Return the lines from the line with "yellow ellipse: moved 8 px left, 4 px up" to the line with "gray semicircle: moved" exactly as they appear, including both of those lines and nothing else.

───── Exercise data ─────

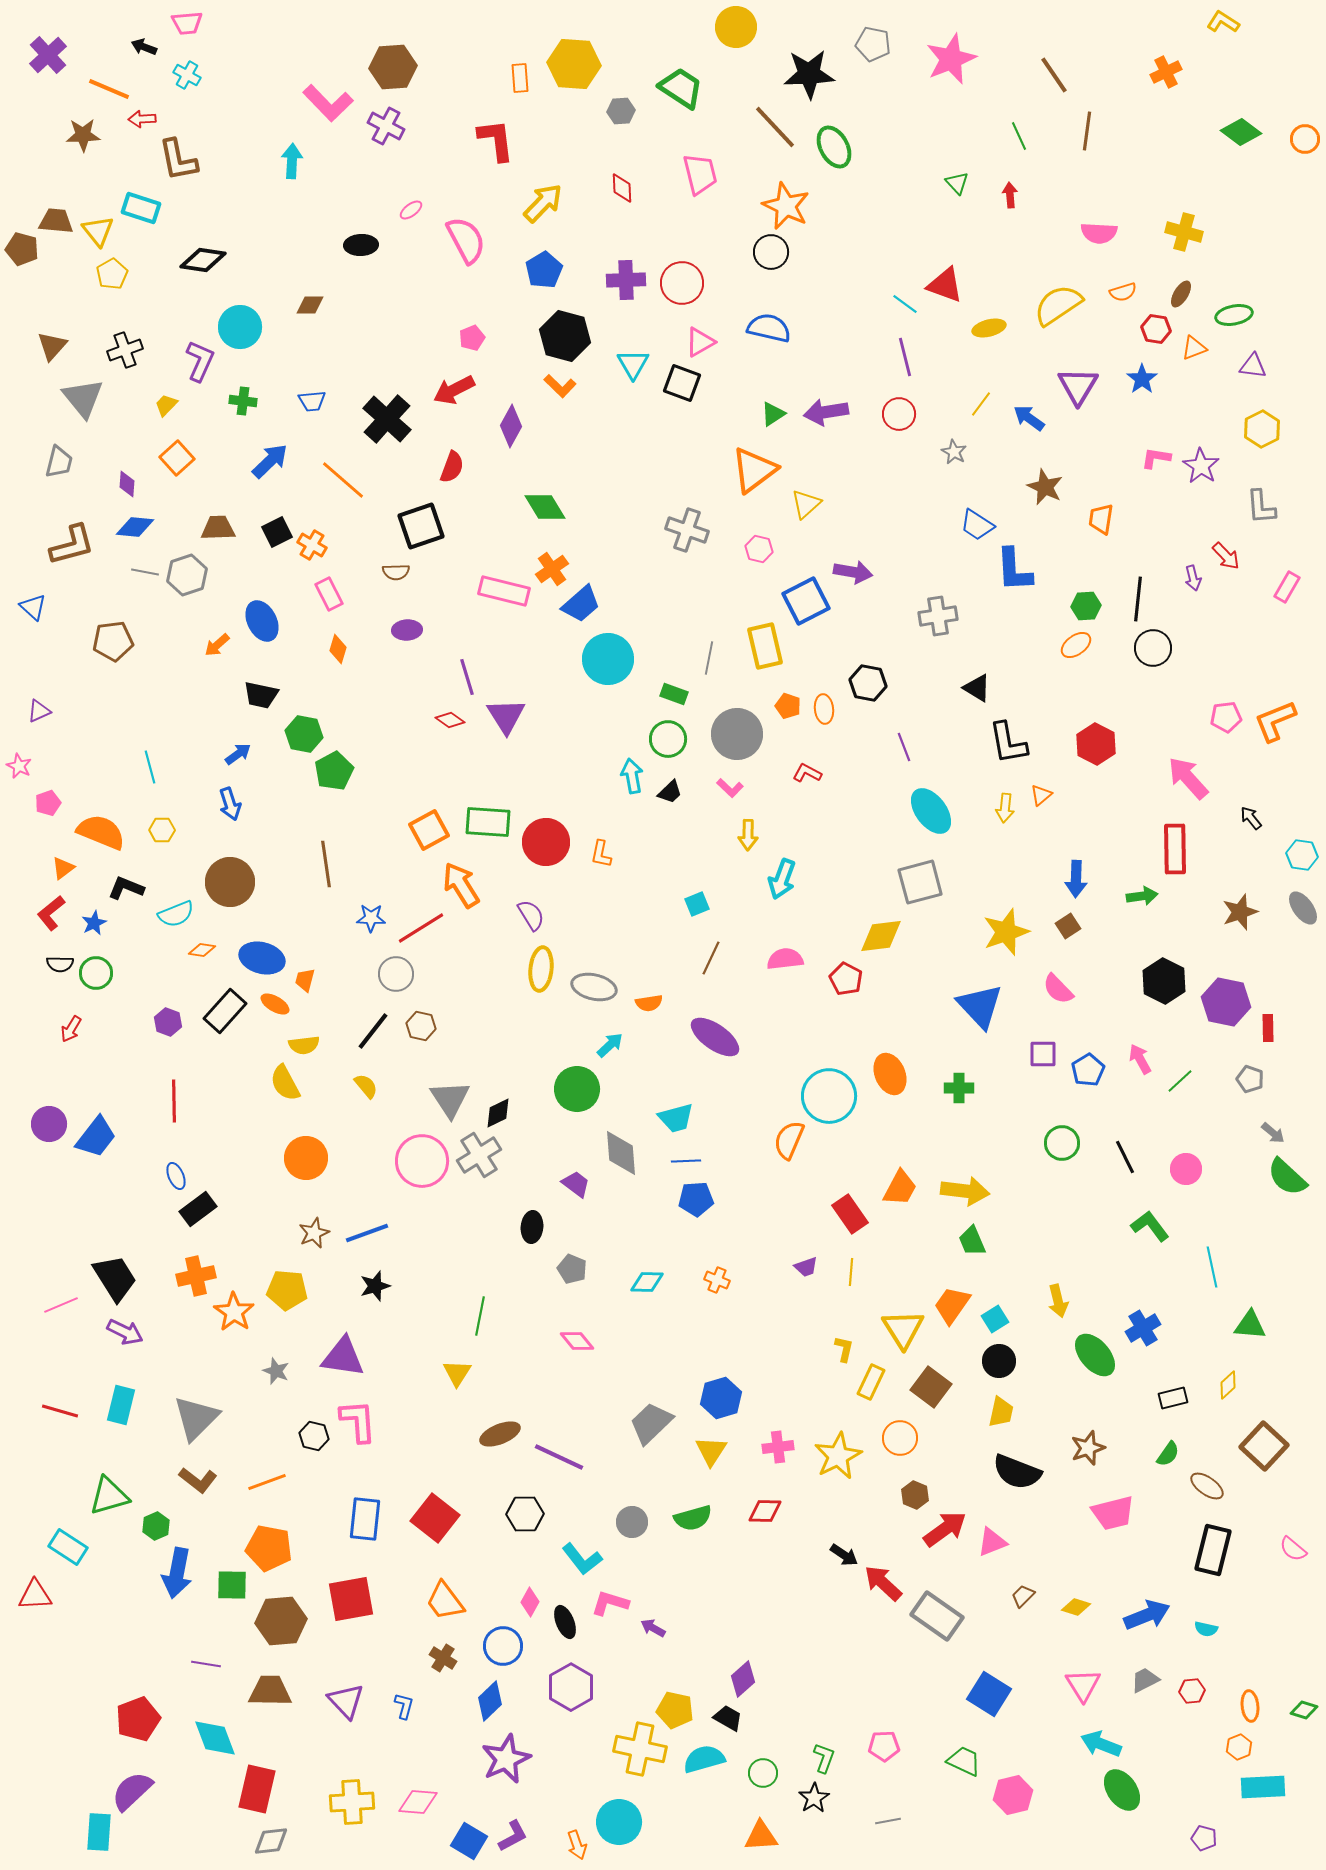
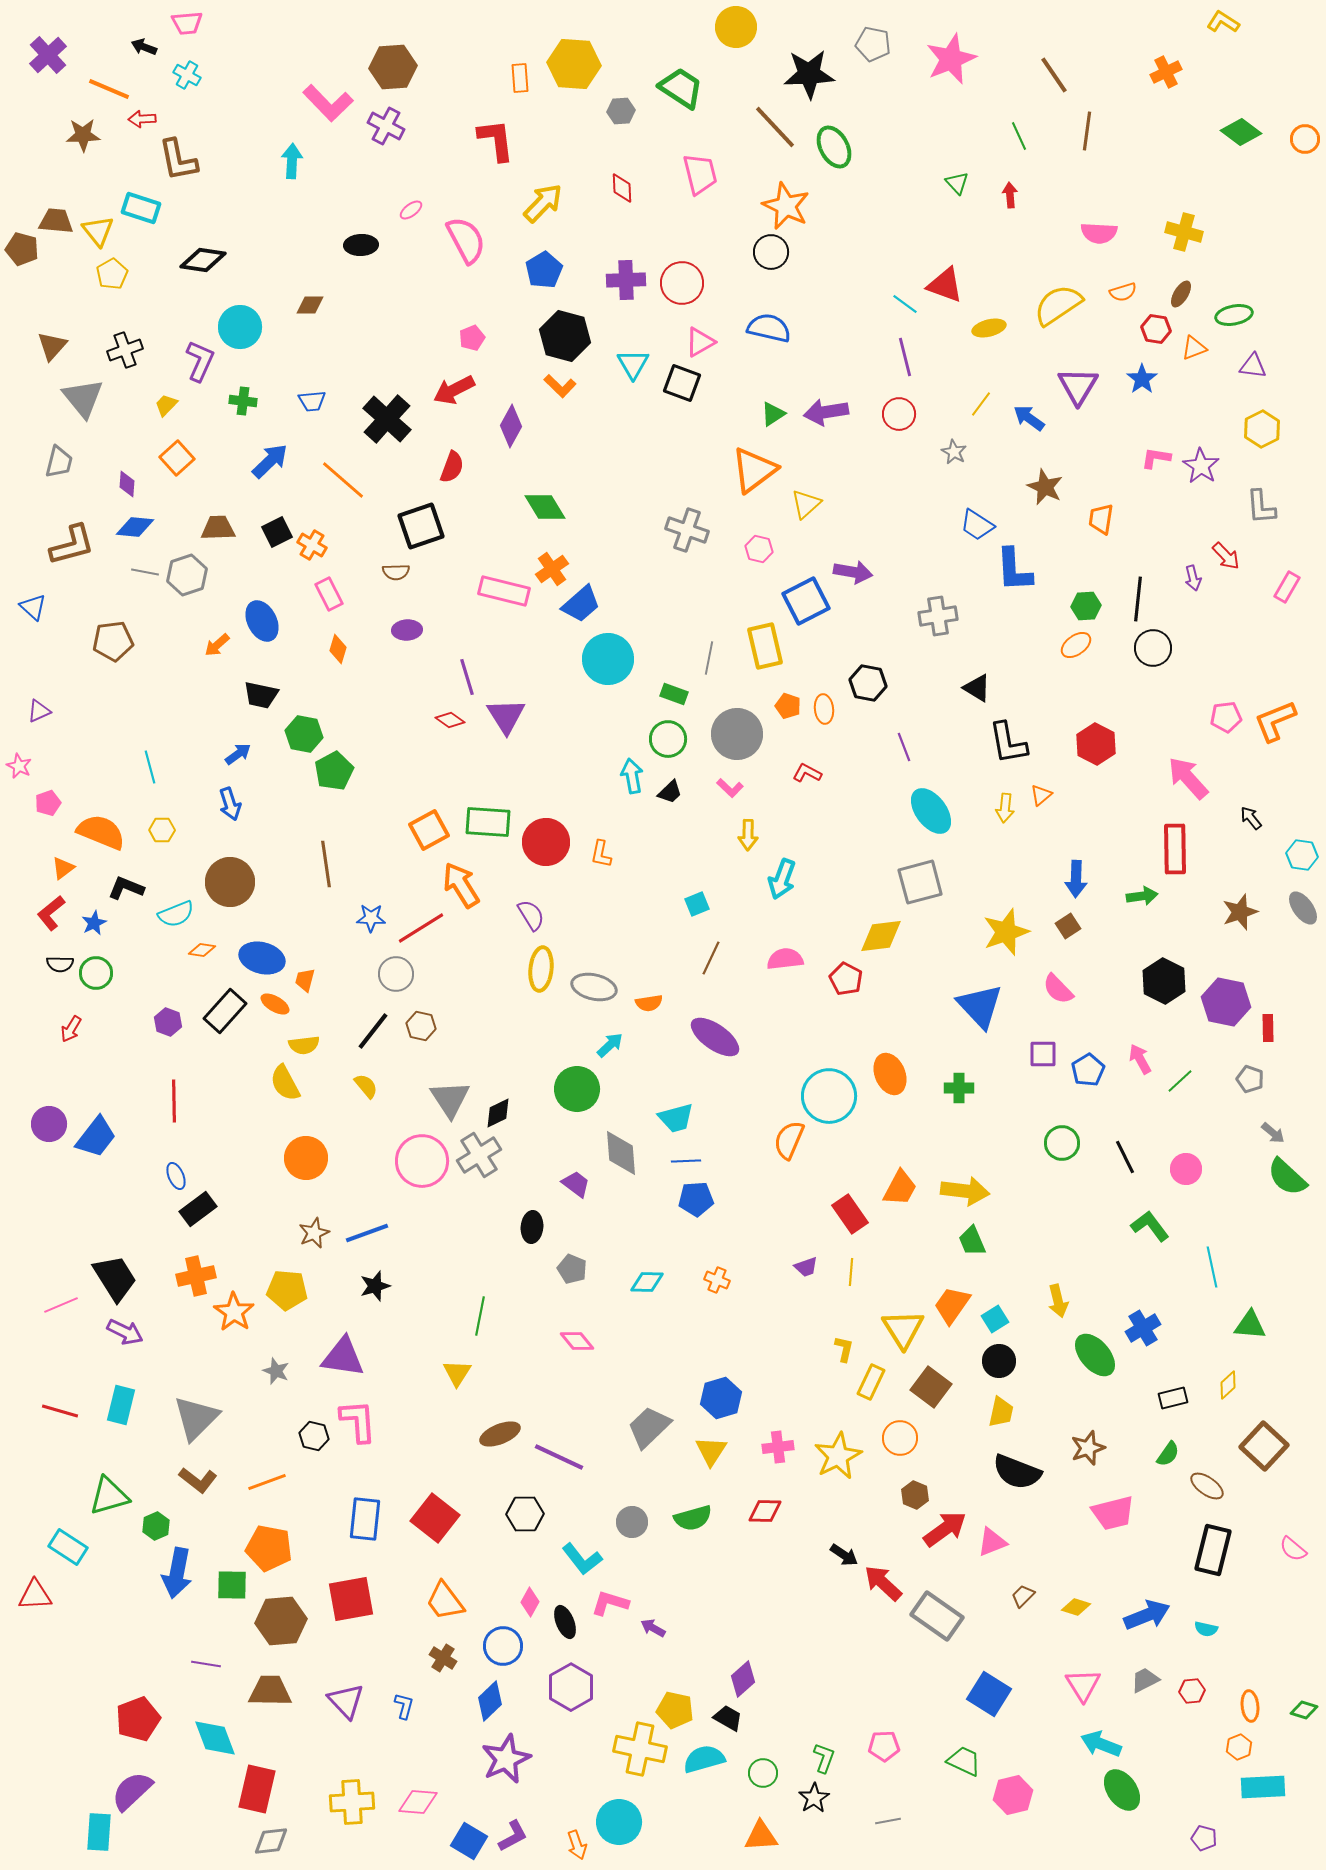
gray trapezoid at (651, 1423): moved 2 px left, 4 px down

─────
───── Exercise data ─────

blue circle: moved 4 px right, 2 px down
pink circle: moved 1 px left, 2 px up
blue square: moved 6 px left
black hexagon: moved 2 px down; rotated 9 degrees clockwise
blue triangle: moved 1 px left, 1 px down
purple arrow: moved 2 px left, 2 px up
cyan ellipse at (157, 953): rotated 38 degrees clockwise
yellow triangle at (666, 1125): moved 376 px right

─────
───── Exercise data ─────

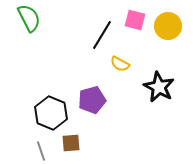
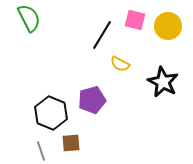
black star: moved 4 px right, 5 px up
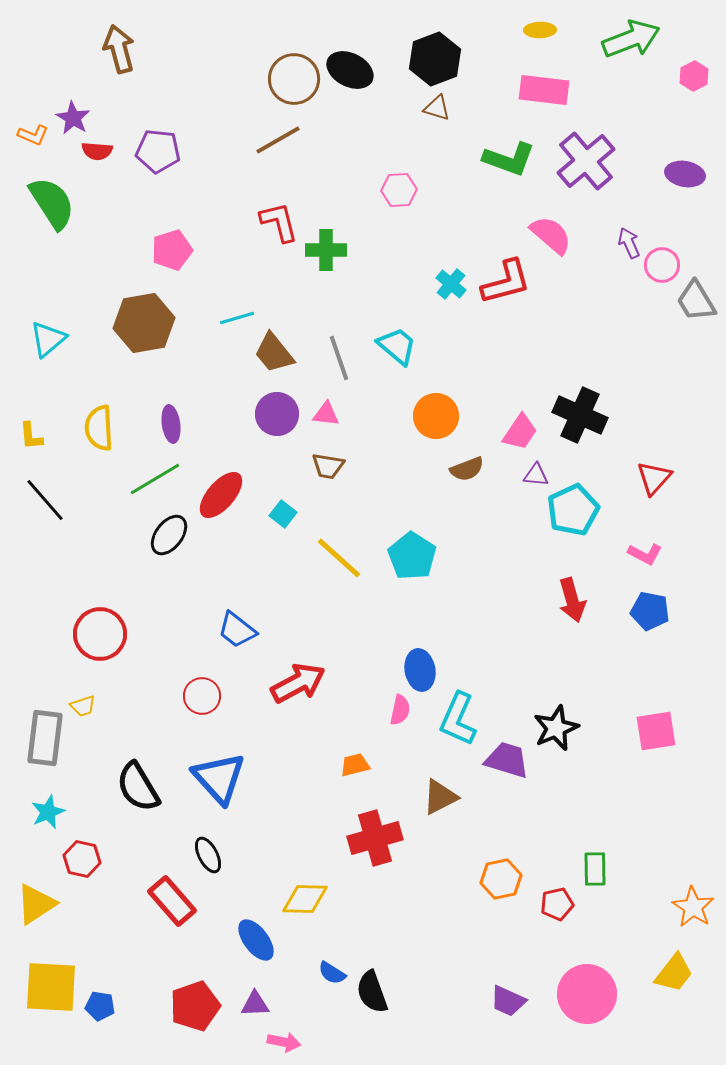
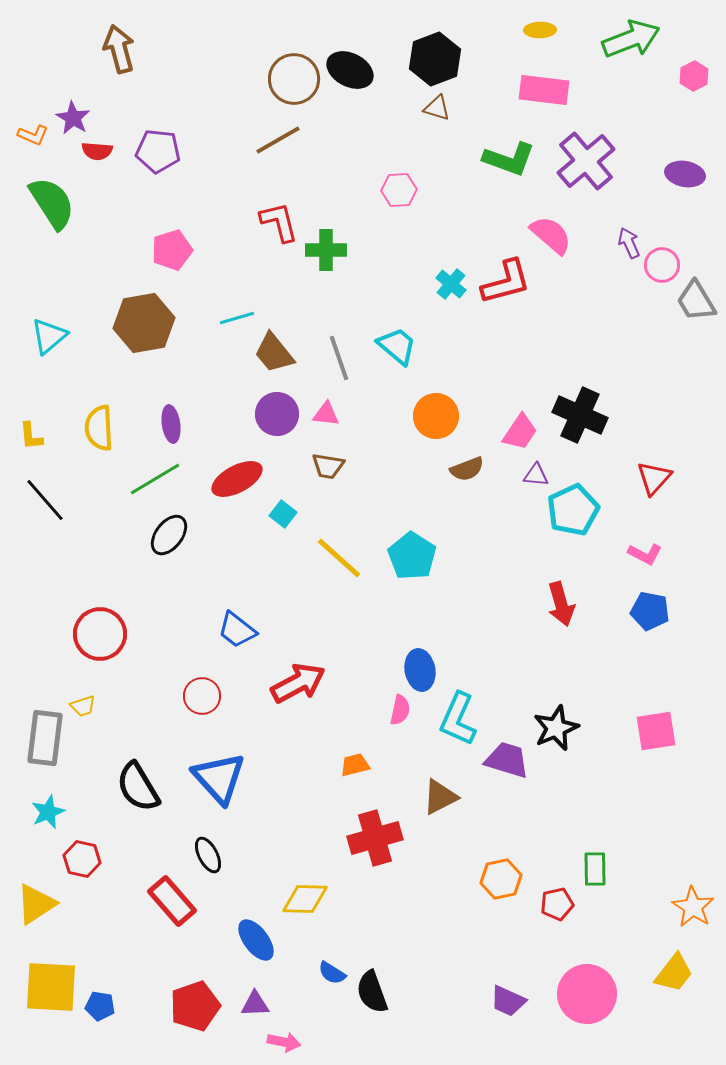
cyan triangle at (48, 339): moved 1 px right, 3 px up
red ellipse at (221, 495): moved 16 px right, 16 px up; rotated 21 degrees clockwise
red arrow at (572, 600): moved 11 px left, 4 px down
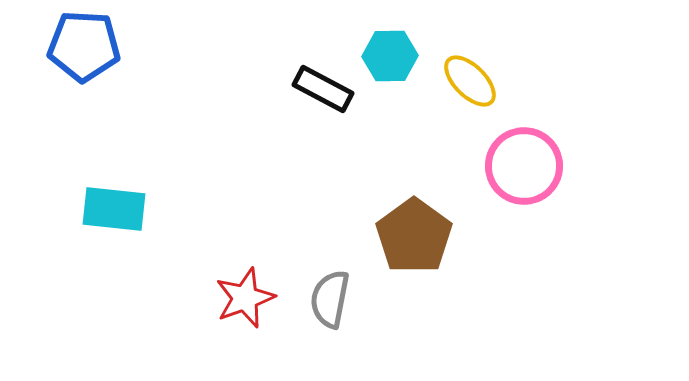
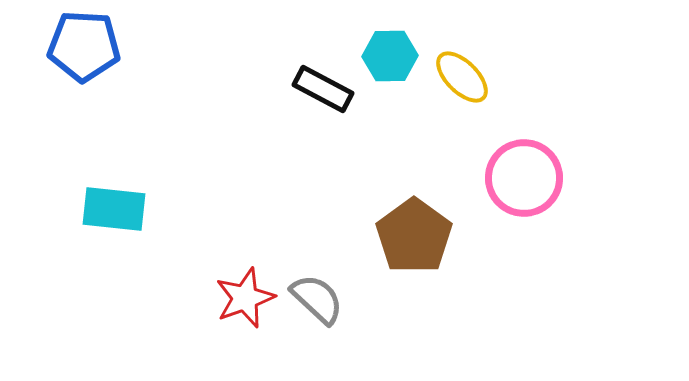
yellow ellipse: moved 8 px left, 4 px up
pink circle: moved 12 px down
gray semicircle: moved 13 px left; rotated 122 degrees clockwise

─────

### Answer to this task
yellow ellipse: moved 8 px left, 4 px up
pink circle: moved 12 px down
gray semicircle: moved 13 px left; rotated 122 degrees clockwise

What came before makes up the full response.